Work order ▸
Pictures excluded, reproduce exactly the lines below from the one with "camera: 175 degrees left, 10 degrees up" through the one with "camera: 175 degrees right, 5 degrees up", both included.

━━━ Material for this exercise

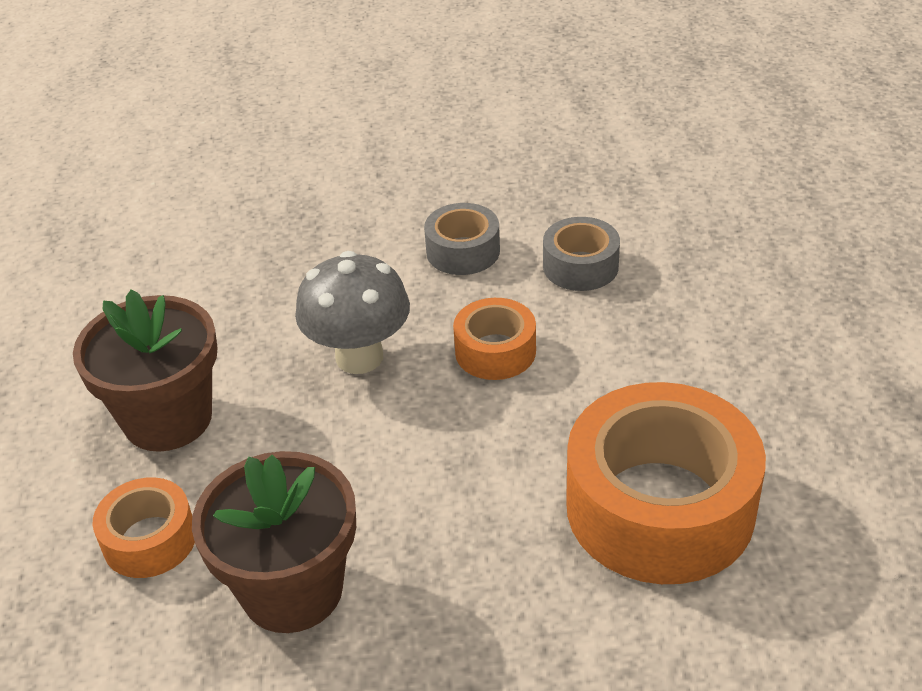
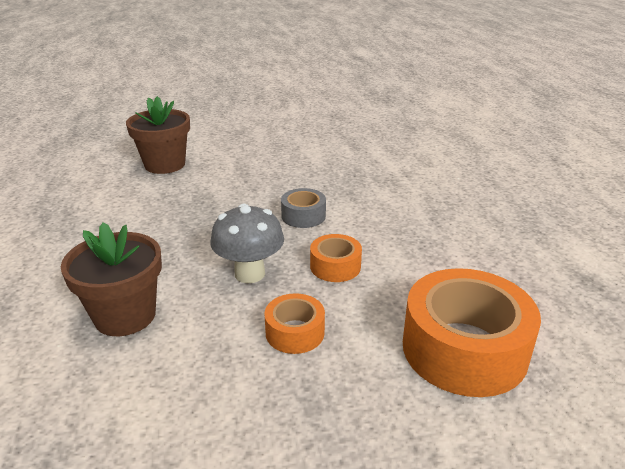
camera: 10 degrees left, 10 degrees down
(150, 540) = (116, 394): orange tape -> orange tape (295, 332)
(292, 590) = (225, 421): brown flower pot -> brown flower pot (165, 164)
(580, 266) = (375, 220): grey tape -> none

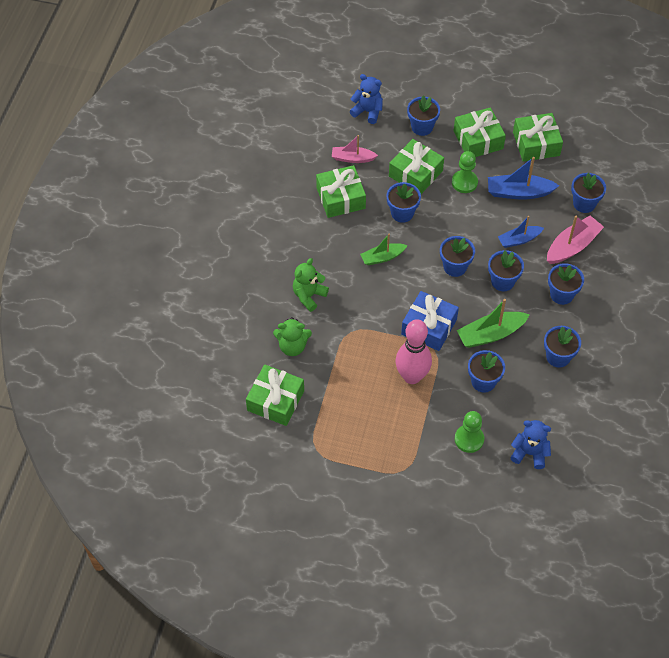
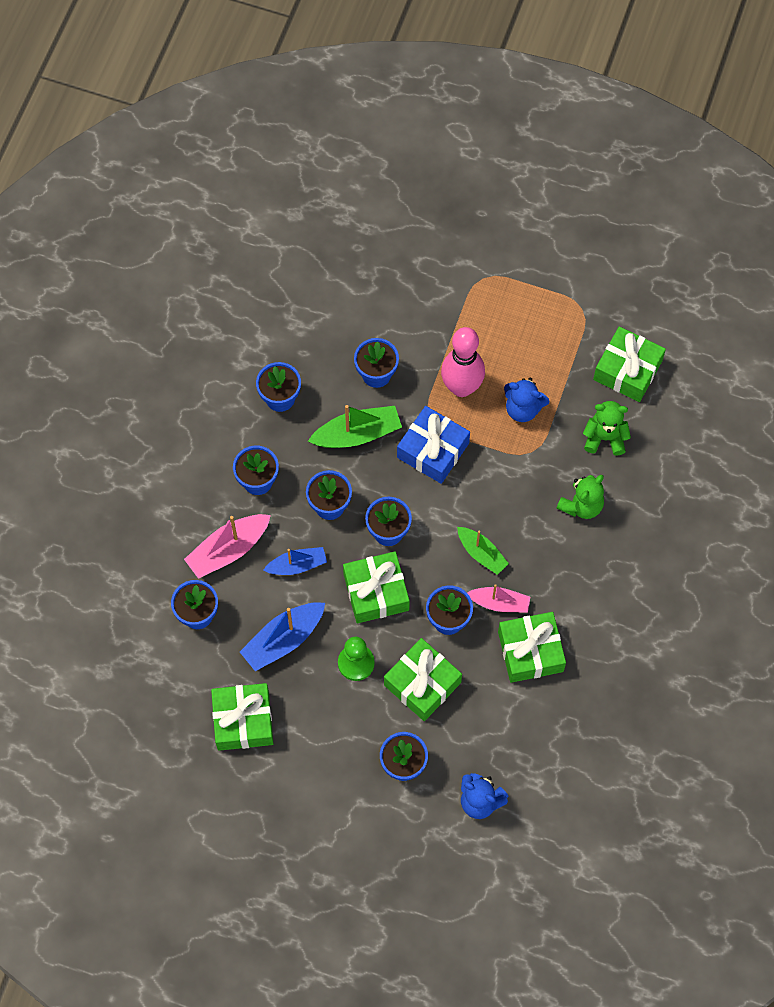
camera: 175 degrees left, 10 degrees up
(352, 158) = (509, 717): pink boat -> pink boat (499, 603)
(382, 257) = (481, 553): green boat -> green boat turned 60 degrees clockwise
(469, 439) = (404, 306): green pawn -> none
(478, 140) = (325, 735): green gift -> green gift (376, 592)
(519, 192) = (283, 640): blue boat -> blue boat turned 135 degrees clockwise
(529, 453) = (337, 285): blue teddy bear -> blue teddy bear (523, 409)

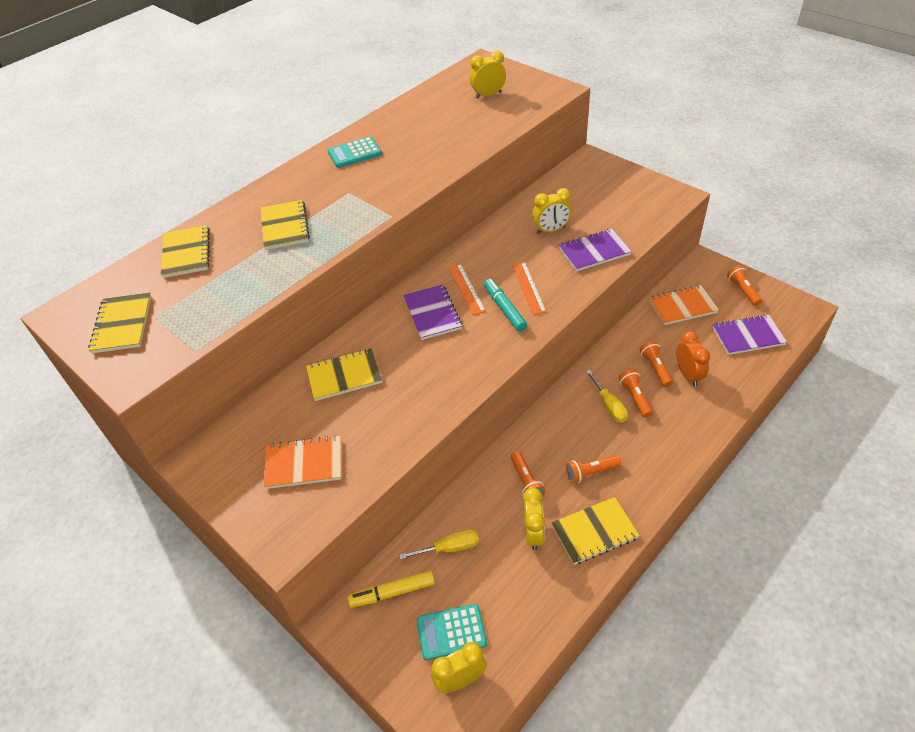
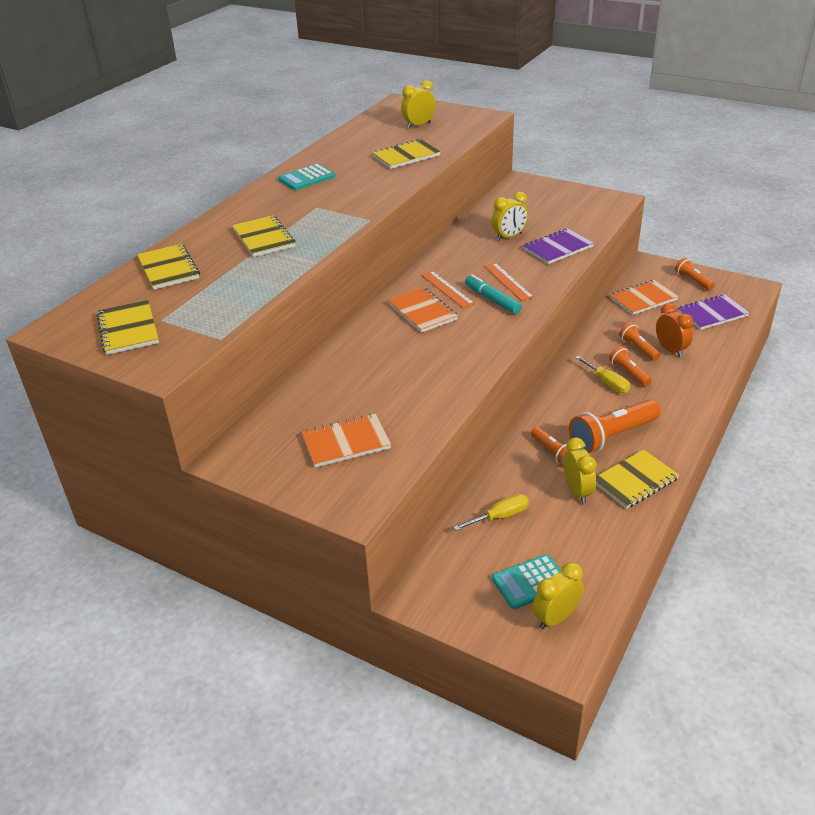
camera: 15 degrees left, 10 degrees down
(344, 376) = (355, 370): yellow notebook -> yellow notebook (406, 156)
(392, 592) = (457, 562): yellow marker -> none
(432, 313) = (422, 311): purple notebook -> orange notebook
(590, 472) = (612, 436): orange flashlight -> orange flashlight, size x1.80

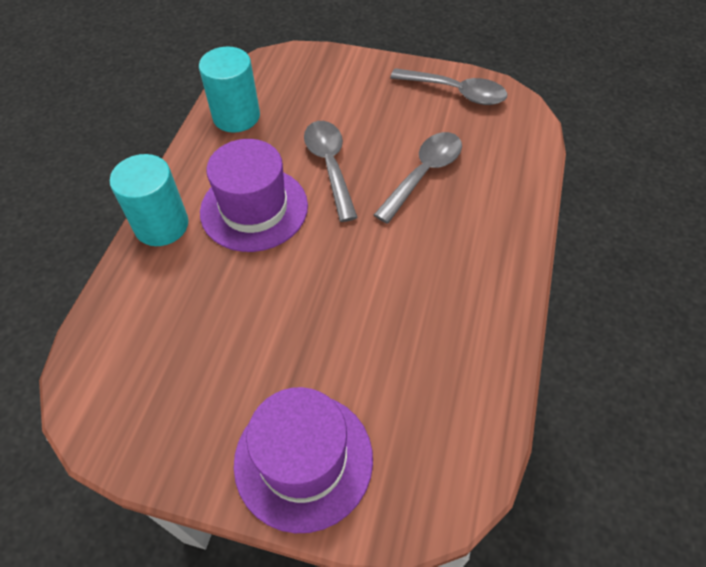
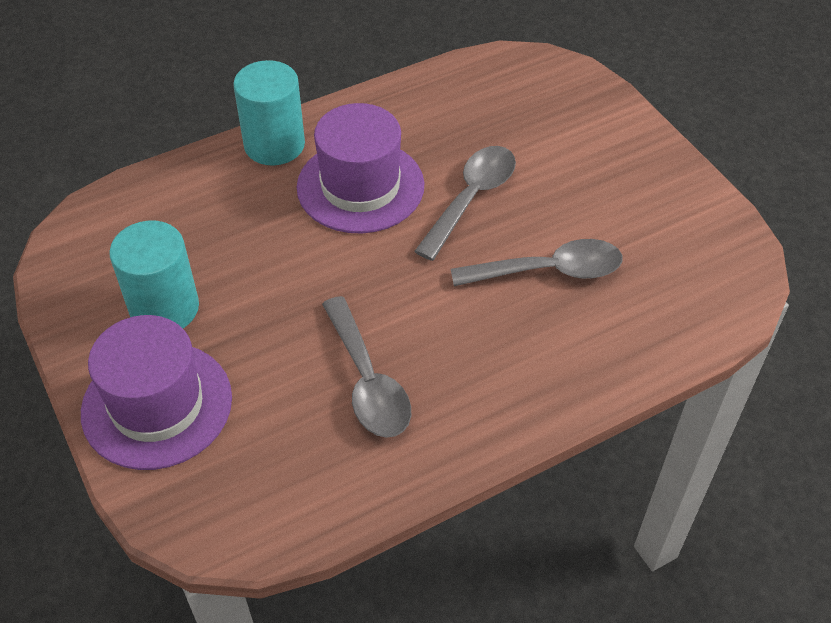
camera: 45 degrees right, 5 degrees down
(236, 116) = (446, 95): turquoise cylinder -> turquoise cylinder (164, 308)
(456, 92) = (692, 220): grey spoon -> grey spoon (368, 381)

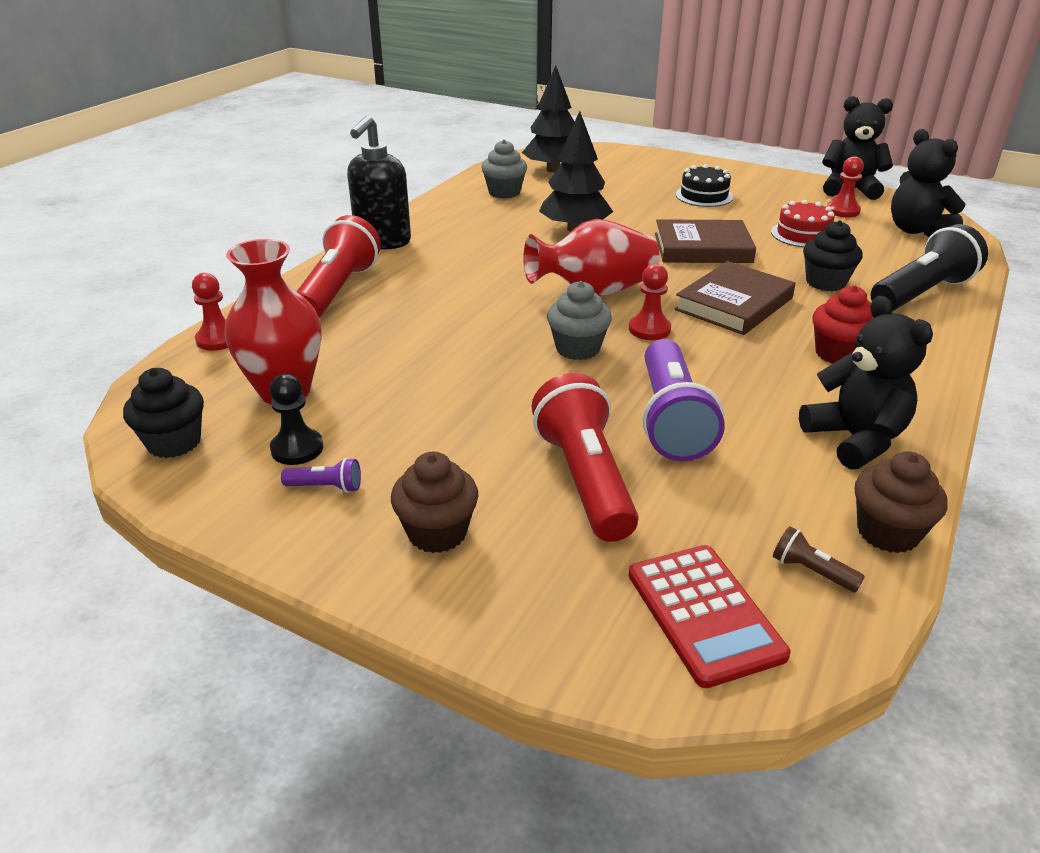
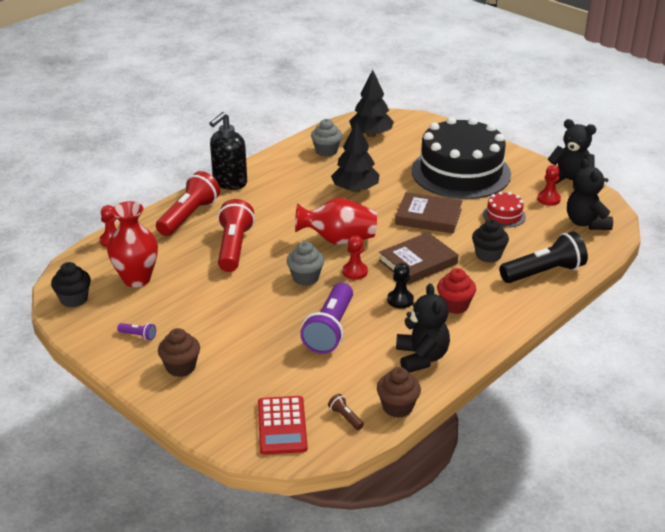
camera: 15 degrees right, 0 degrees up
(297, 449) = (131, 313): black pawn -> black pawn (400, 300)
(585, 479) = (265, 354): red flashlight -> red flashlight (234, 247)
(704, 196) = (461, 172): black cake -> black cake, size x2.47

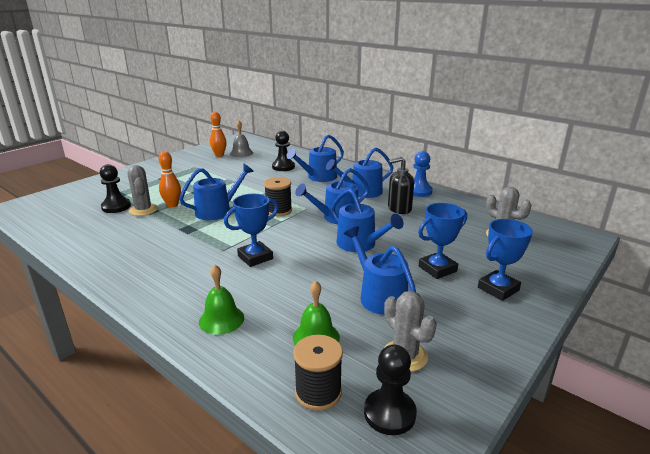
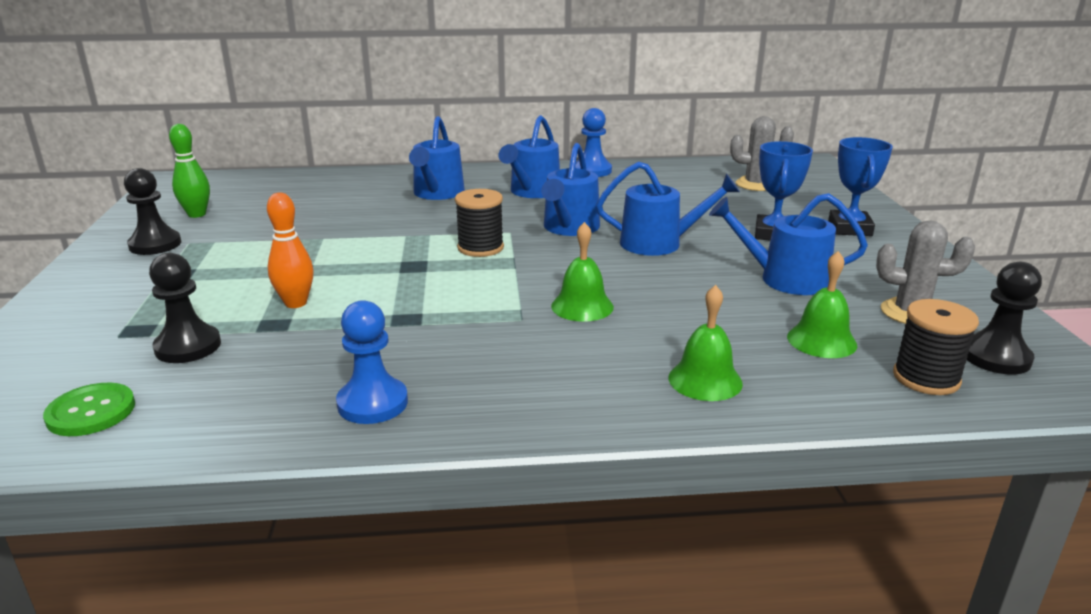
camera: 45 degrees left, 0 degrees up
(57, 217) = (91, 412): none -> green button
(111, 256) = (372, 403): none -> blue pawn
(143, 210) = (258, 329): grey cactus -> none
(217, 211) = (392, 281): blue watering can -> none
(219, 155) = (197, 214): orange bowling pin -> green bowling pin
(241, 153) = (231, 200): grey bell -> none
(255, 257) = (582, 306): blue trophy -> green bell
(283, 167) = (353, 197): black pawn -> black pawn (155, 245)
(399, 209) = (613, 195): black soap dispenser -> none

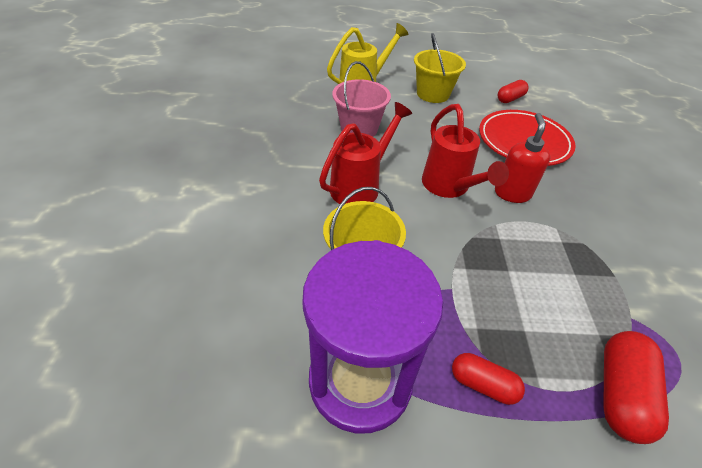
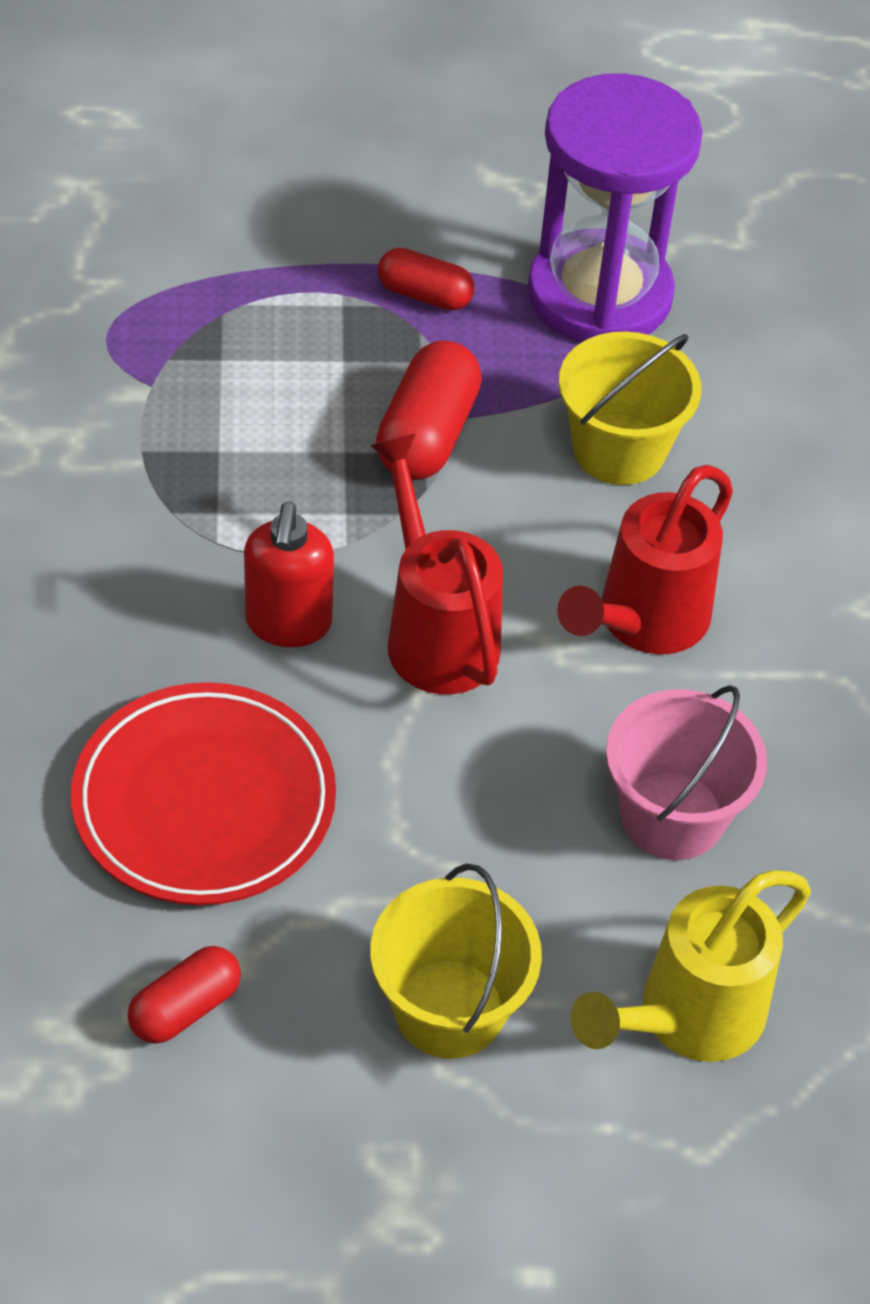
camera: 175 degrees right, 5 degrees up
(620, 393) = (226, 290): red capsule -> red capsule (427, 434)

━━━━━━

Exercise output ▸
camera: 175 degrees left, 10 degrees up
(352, 158) = (509, 717): pink boat -> pink boat (499, 603)
(382, 257) = (481, 553): green boat -> green boat turned 60 degrees clockwise
(469, 439) = (404, 306): green pawn -> none
(478, 140) = (325, 735): green gift -> green gift (376, 592)
(519, 192) = (283, 640): blue boat -> blue boat turned 135 degrees clockwise
(529, 453) = (337, 285): blue teddy bear -> blue teddy bear (523, 409)

camera: 15 degrees left, 10 degrees down
(344, 376) = (355, 370): yellow notebook -> yellow notebook (406, 156)
(392, 592) = (457, 562): yellow marker -> none
(432, 313) = (422, 311): purple notebook -> orange notebook
(590, 472) = (612, 436): orange flashlight -> orange flashlight, size x1.80

camera: 45 degrees right, 5 degrees down
(236, 116) = (446, 95): turquoise cylinder -> turquoise cylinder (164, 308)
(456, 92) = (692, 220): grey spoon -> grey spoon (368, 381)

camera: 15 degrees right, 0 degrees up
(297, 449) = (131, 313): black pawn -> black pawn (400, 300)
(585, 479) = (265, 354): red flashlight -> red flashlight (234, 247)
(704, 196) = (461, 172): black cake -> black cake, size x2.47

camera: 45 degrees left, 0 degrees up
(57, 217) = (91, 412): none -> green button
(111, 256) = (372, 403): none -> blue pawn
(143, 210) = (258, 329): grey cactus -> none
(217, 211) = (392, 281): blue watering can -> none
(219, 155) = (197, 214): orange bowling pin -> green bowling pin
(241, 153) = (231, 200): grey bell -> none
(255, 257) = (582, 306): blue trophy -> green bell
(283, 167) = (353, 197): black pawn -> black pawn (155, 245)
(399, 209) = (613, 195): black soap dispenser -> none

camera: 175 degrees right, 5 degrees up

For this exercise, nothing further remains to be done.